Input data:
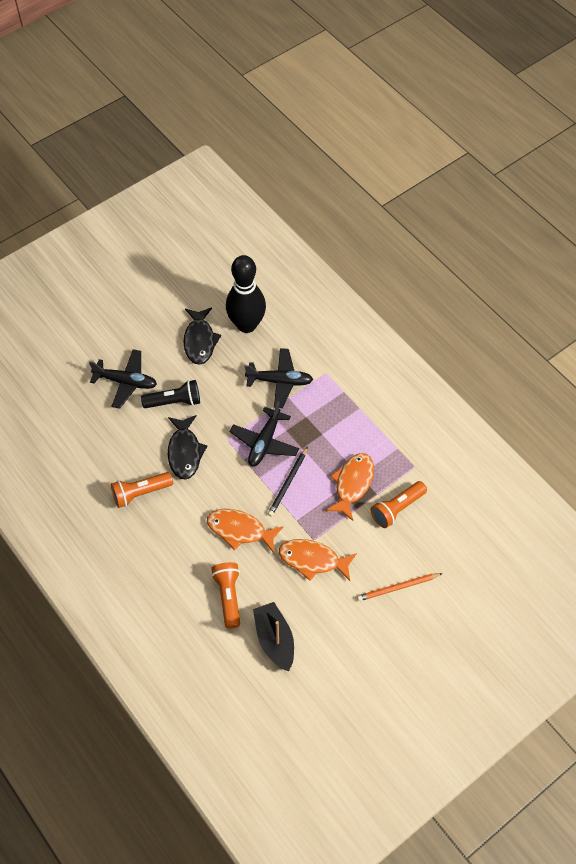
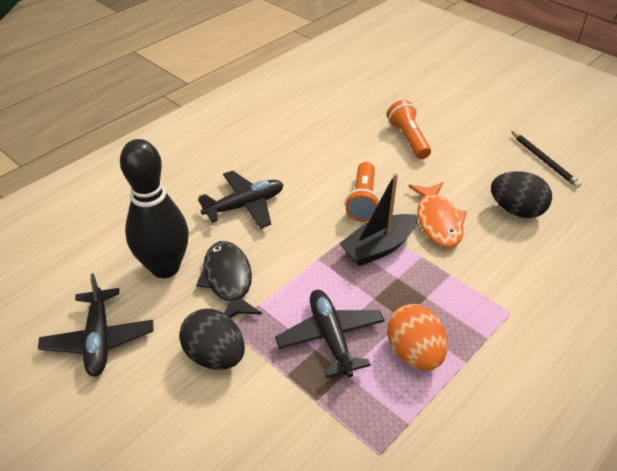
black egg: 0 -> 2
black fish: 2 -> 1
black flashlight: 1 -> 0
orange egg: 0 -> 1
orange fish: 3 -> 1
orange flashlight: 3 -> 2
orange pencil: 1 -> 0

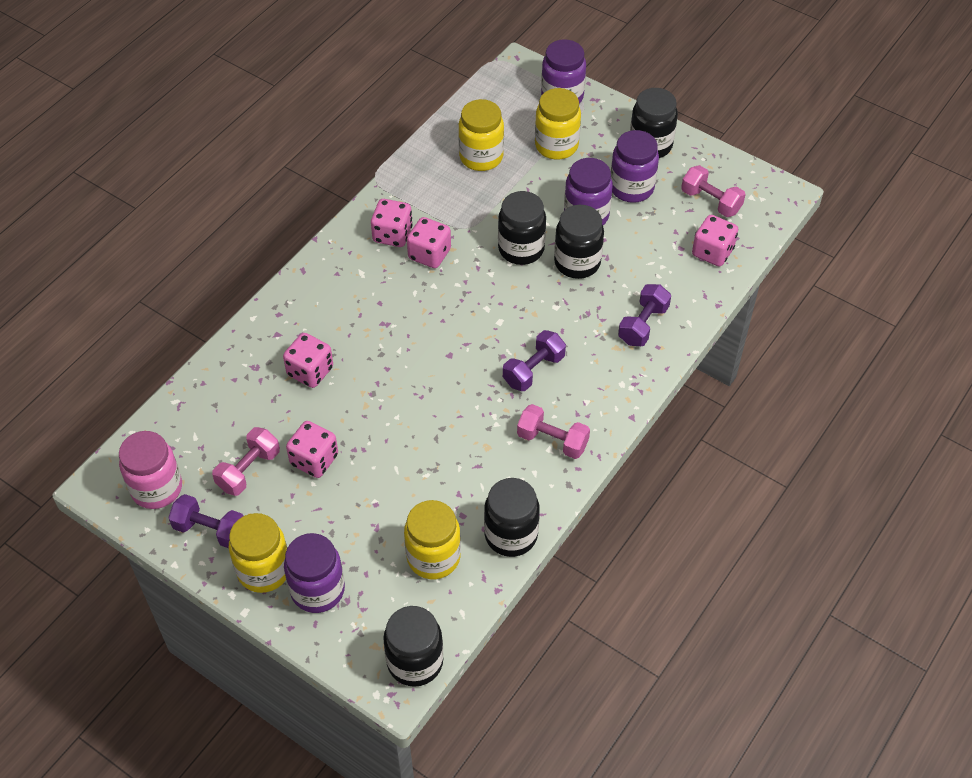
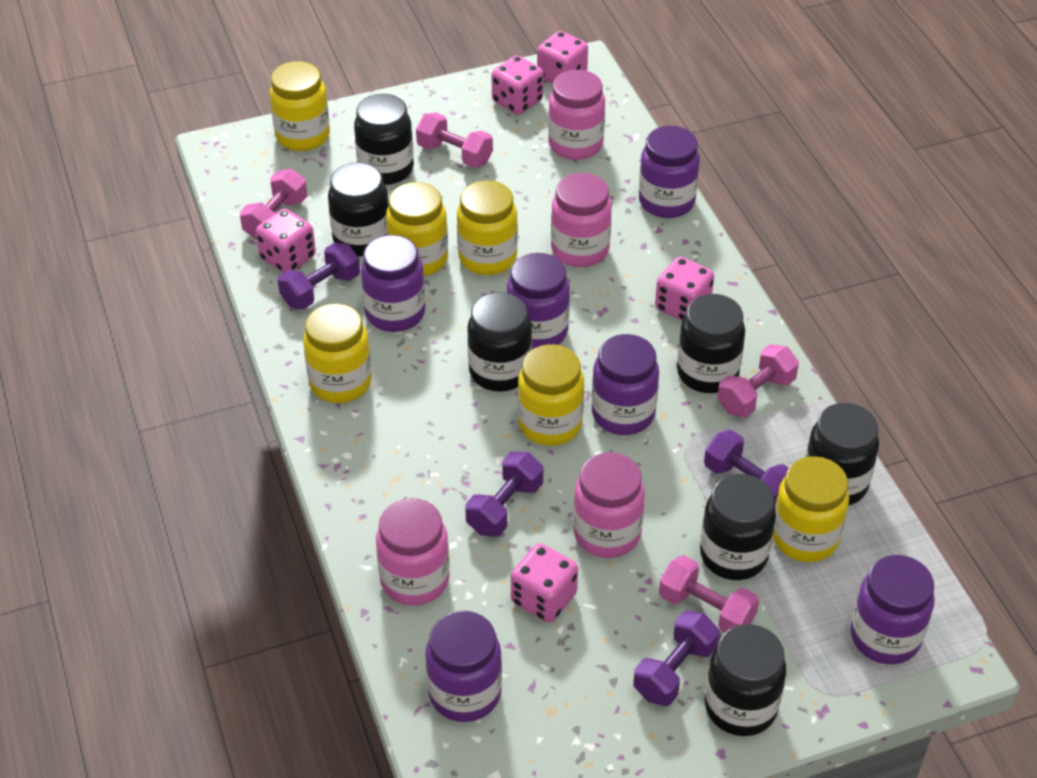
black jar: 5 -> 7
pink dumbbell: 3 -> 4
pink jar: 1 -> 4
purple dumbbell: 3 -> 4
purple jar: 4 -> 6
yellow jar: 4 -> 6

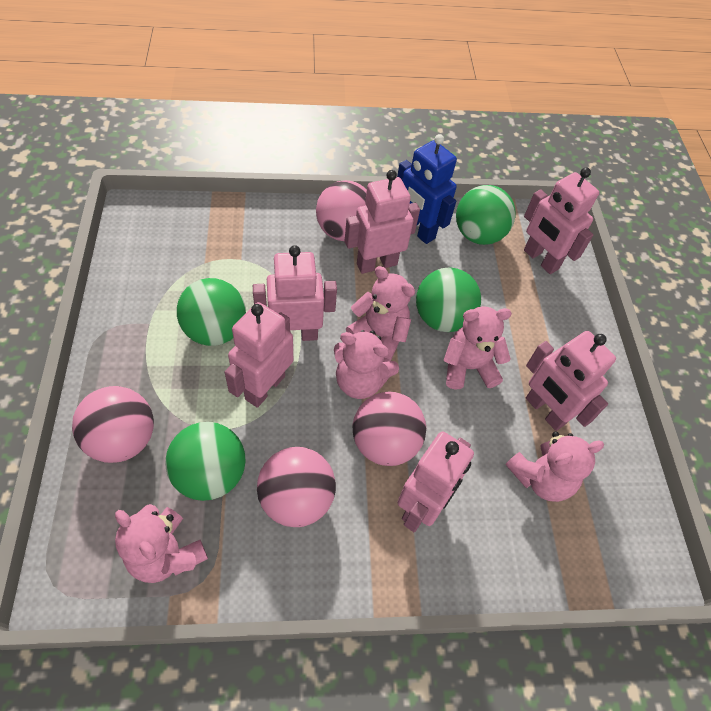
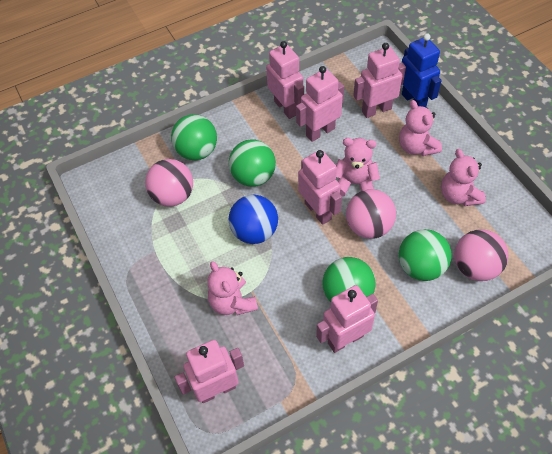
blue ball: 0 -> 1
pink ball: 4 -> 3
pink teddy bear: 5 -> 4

Assignment:
The pictures alone are to be left out when the data above is copied; all else must match exactly.

Exercise answer:
black egg: 0 -> 2
black fish: 2 -> 1
black flashlight: 1 -> 0
orange egg: 0 -> 1
orange fish: 3 -> 1
orange flashlight: 3 -> 2
orange pencil: 1 -> 0

black jar: 5 -> 7
pink dumbbell: 3 -> 4
pink jar: 1 -> 4
purple dumbbell: 3 -> 4
purple jar: 4 -> 6
yellow jar: 4 -> 6

blue ball: 0 -> 1
pink ball: 4 -> 3
pink teddy bear: 5 -> 4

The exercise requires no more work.